↓↓↓

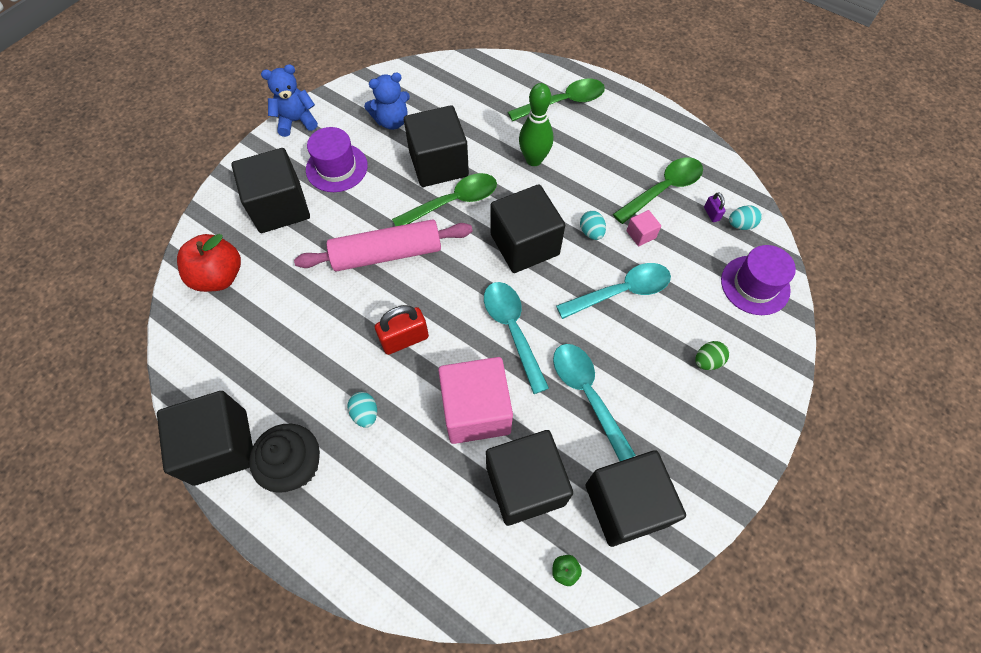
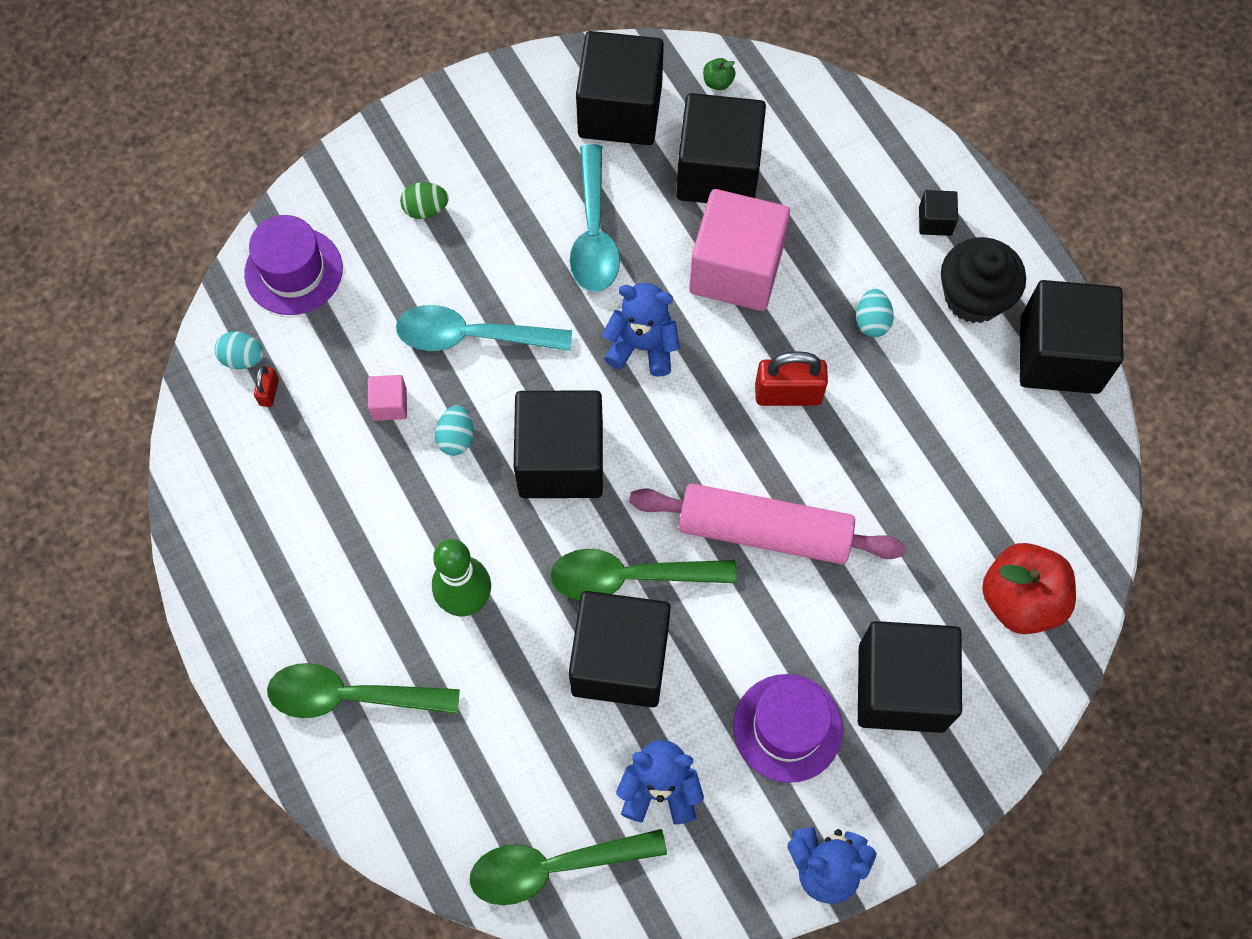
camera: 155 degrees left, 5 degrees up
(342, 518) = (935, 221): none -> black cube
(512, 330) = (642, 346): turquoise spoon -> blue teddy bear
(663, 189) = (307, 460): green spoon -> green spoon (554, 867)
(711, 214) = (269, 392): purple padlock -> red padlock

↑↑↑

» **WHAT IS BEING ASKED**:
Will you restate every entry word for word and omit the images?

» **TASK OUTPUT**:
camera: 155 degrees left, 5 degrees up
(342, 518) = (935, 221): none -> black cube
(512, 330) = (642, 346): turquoise spoon -> blue teddy bear
(663, 189) = (307, 460): green spoon -> green spoon (554, 867)
(711, 214) = (269, 392): purple padlock -> red padlock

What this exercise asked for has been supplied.